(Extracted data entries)
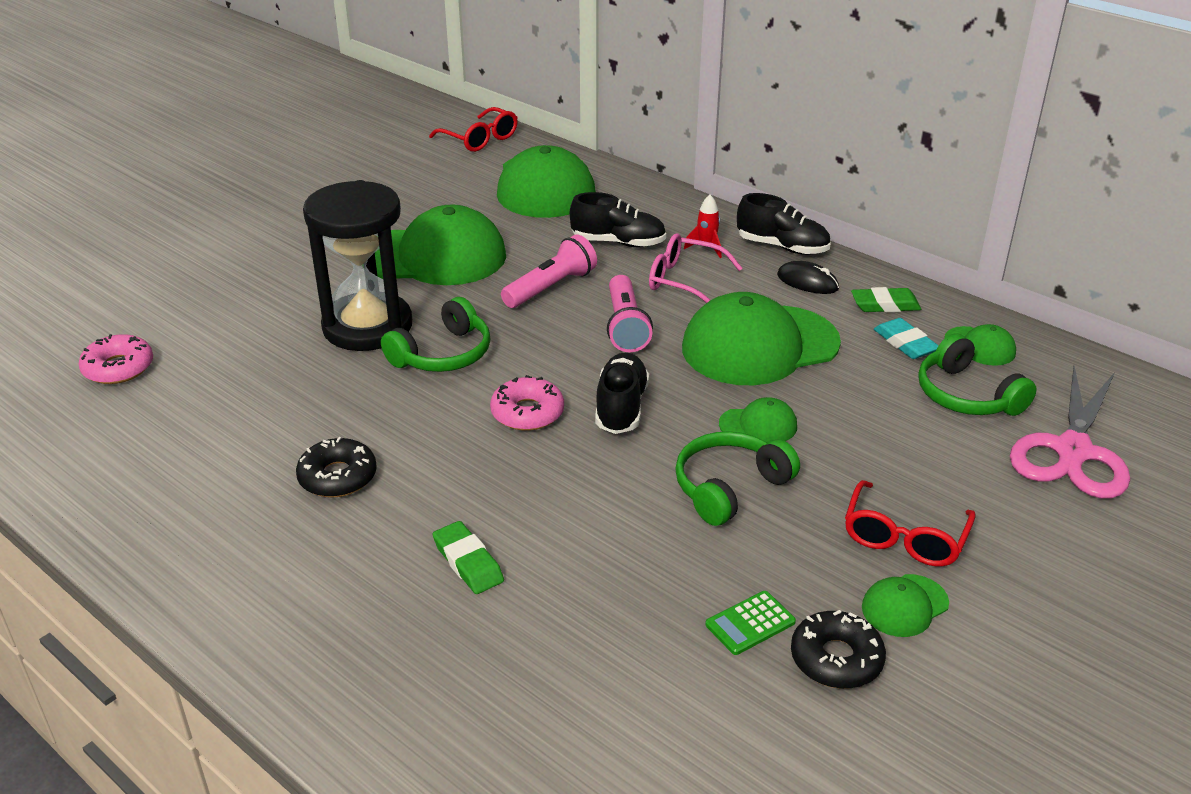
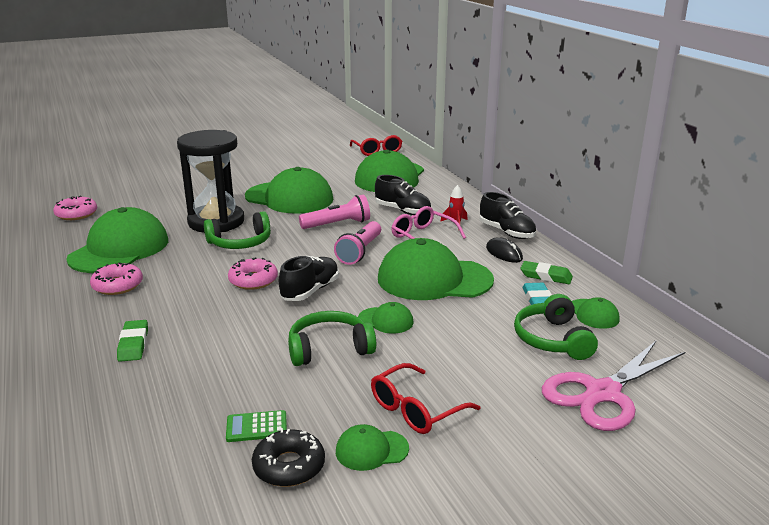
camera: 25 degrees right, 10 degrees down
black donut [296,437,377,497] -> pink donut [90,262,143,295]
none -> green cap [66,207,168,273]

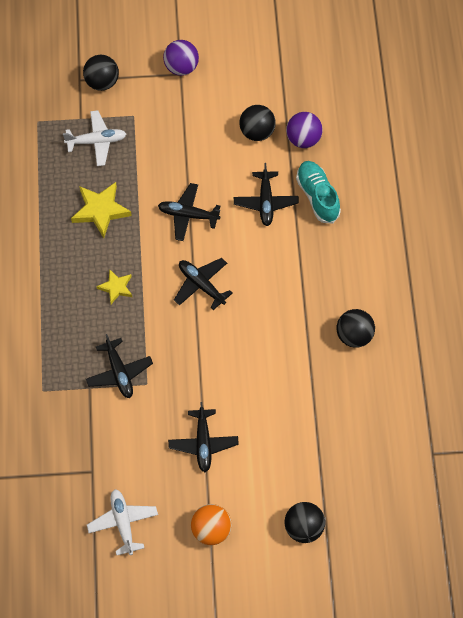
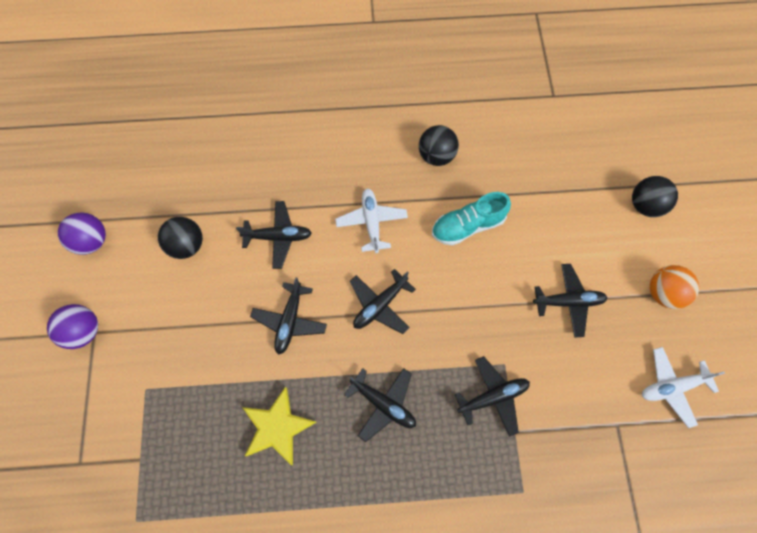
camera: 90 degrees left, 5 degrees up
white plane [63,110,126,166] -> white plane moved to [335,189,408,253]
black ball [83,55,119,91] -> none
yellow star [96,269,132,304] -> black plane [344,368,416,442]
purple ball [286,112,322,148] -> purple ball moved to [58,213,106,255]
turquoise shoe [296,161,341,224] -> turquoise shoe moved to [432,192,511,245]

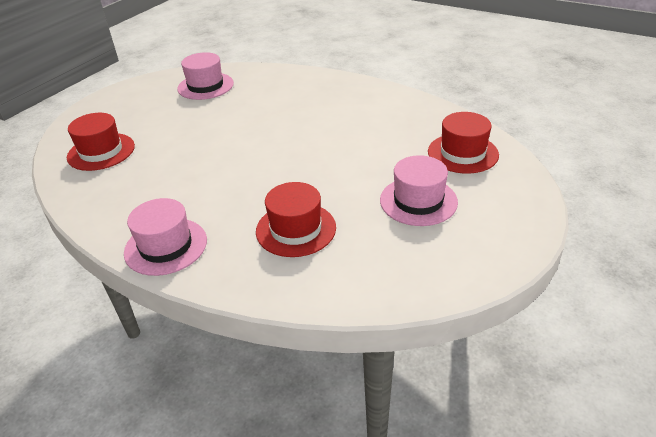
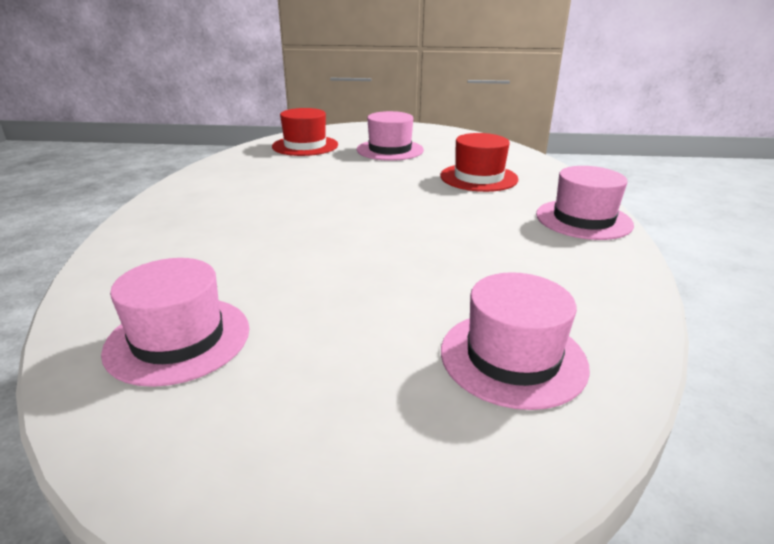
camera: 120 degrees left, 10 degrees down
red hat [67,113,135,171] -> pink hat [441,272,590,410]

Exercise aim: The result should be a precise copy of all the entries, free of pictures.

Output of the task:
camera: 25 degrees right, 10 degrees down
black donut [296,437,377,497] -> pink donut [90,262,143,295]
none -> green cap [66,207,168,273]

camera: 90 degrees left, 5 degrees up
white plane [63,110,126,166] -> white plane moved to [335,189,408,253]
black ball [83,55,119,91] -> none
yellow star [96,269,132,304] -> black plane [344,368,416,442]
purple ball [286,112,322,148] -> purple ball moved to [58,213,106,255]
turquoise shoe [296,161,341,224] -> turquoise shoe moved to [432,192,511,245]

camera: 120 degrees left, 10 degrees down
red hat [67,113,135,171] -> pink hat [441,272,590,410]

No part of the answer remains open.